• [Task to complete]: Quote all entries in full, exactly.

• [Provided records]:

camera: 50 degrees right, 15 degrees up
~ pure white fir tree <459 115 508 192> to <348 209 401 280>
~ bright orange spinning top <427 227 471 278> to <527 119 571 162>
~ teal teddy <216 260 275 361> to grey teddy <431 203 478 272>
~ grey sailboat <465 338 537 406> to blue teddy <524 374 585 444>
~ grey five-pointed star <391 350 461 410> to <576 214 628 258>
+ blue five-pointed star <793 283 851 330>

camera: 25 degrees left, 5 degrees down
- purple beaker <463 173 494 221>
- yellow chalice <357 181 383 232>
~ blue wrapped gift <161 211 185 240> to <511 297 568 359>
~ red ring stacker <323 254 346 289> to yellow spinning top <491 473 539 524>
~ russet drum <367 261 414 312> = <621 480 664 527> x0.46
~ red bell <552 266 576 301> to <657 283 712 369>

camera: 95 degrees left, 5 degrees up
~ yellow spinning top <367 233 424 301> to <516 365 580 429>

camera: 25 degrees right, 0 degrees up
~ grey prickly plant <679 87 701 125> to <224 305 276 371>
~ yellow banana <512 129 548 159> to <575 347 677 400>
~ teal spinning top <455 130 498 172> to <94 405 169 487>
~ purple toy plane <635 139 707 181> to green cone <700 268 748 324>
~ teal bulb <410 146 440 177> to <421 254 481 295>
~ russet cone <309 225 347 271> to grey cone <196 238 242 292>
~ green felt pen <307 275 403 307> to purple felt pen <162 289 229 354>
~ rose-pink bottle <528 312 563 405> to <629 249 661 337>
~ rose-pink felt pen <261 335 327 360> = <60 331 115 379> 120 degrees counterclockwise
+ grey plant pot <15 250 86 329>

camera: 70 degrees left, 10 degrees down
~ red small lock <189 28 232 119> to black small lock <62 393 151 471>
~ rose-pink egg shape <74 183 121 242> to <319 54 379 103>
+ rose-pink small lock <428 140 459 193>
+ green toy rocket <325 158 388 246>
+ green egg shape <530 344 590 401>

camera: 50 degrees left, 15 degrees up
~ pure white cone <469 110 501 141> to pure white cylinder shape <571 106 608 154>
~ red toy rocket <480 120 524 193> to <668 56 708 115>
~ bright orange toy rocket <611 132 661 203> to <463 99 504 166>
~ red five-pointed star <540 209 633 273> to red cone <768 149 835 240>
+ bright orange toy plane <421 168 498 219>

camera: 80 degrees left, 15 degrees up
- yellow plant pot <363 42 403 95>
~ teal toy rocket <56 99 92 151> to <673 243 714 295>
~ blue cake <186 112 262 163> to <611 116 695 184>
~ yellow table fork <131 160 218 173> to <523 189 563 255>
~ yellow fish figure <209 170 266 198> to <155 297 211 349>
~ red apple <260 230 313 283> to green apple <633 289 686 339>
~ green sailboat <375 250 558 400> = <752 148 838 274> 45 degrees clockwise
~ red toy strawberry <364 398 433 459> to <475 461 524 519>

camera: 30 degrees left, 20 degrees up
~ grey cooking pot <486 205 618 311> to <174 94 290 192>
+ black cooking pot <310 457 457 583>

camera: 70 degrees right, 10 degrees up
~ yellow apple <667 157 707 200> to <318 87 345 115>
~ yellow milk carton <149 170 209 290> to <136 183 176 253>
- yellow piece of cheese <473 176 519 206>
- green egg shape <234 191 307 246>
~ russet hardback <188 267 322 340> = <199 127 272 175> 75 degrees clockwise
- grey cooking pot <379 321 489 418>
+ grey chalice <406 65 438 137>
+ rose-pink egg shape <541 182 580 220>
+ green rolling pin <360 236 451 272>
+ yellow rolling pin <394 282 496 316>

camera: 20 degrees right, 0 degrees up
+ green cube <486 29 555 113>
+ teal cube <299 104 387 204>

• [Answer to the exercise]:
camera: 50 degrees right, 15 degrees up
~ pure white fir tree <459 115 508 192> to <348 209 401 280>
~ bright orange spinning top <427 227 471 278> to <527 119 571 162>
~ teal teddy <216 260 275 361> to grey teddy <431 203 478 272>
~ grey sailboat <465 338 537 406> to blue teddy <524 374 585 444>
~ grey five-pointed star <391 350 461 410> to <576 214 628 258>
+ blue five-pointed star <793 283 851 330>

camera: 25 degrees left, 5 degrees down
- purple beaker <463 173 494 221>
- yellow chalice <357 181 383 232>
~ blue wrapped gift <161 211 185 240> to <511 297 568 359>
~ red ring stacker <323 254 346 289> to yellow spinning top <491 473 539 524>
~ russet drum <367 261 414 312> = <621 480 664 527> x0.46
~ red bell <552 266 576 301> to <657 283 712 369>

camera: 95 degrees left, 5 degrees up
~ yellow spinning top <367 233 424 301> to <516 365 580 429>

camera: 25 degrees right, 0 degrees up
~ grey prickly plant <679 87 701 125> to <224 305 276 371>
~ yellow banana <512 129 548 159> to <575 347 677 400>
~ teal spinning top <455 130 498 172> to <94 405 169 487>
~ purple toy plane <635 139 707 181> to green cone <700 268 748 324>
~ teal bulb <410 146 440 177> to <421 254 481 295>
~ russet cone <309 225 347 271> to grey cone <196 238 242 292>
~ green felt pen <307 275 403 307> to purple felt pen <162 289 229 354>
~ rose-pink bottle <528 312 563 405> to <629 249 661 337>
~ rose-pink felt pen <261 335 327 360> = <60 331 115 379> 120 degrees counterclockwise
+ grey plant pot <15 250 86 329>

camera: 70 degrees left, 10 degrees down
~ red small lock <189 28 232 119> to black small lock <62 393 151 471>
~ rose-pink egg shape <74 183 121 242> to <319 54 379 103>
+ rose-pink small lock <428 140 459 193>
+ green toy rocket <325 158 388 246>
+ green egg shape <530 344 590 401>

camera: 50 degrees left, 15 degrees up
~ pure white cone <469 110 501 141> to pure white cylinder shape <571 106 608 154>
~ red toy rocket <480 120 524 193> to <668 56 708 115>
~ bright orange toy rocket <611 132 661 203> to <463 99 504 166>
~ red five-pointed star <540 209 633 273> to red cone <768 149 835 240>
+ bright orange toy plane <421 168 498 219>

camera: 80 degrees left, 15 degrees up
- yellow plant pot <363 42 403 95>
~ teal toy rocket <56 99 92 151> to <673 243 714 295>
~ blue cake <186 112 262 163> to <611 116 695 184>
~ yellow table fork <131 160 218 173> to <523 189 563 255>
~ yellow fish figure <209 170 266 198> to <155 297 211 349>
~ red apple <260 230 313 283> to green apple <633 289 686 339>
~ green sailboat <375 250 558 400> = <752 148 838 274> 45 degrees clockwise
~ red toy strawberry <364 398 433 459> to <475 461 524 519>

camera: 30 degrees left, 20 degrees up
~ grey cooking pot <486 205 618 311> to <174 94 290 192>
+ black cooking pot <310 457 457 583>

camera: 70 degrees right, 10 degrees up
~ yellow apple <667 157 707 200> to <318 87 345 115>
~ yellow milk carton <149 170 209 290> to <136 183 176 253>
- yellow piece of cheese <473 176 519 206>
- green egg shape <234 191 307 246>
~ russet hardback <188 267 322 340> = <199 127 272 175> 75 degrees clockwise
- grey cooking pot <379 321 489 418>
+ grey chalice <406 65 438 137>
+ rose-pink egg shape <541 182 580 220>
+ green rolling pin <360 236 451 272>
+ yellow rolling pin <394 282 496 316>

camera: 20 degrees right, 0 degrees up
+ green cube <486 29 555 113>
+ teal cube <299 104 387 204>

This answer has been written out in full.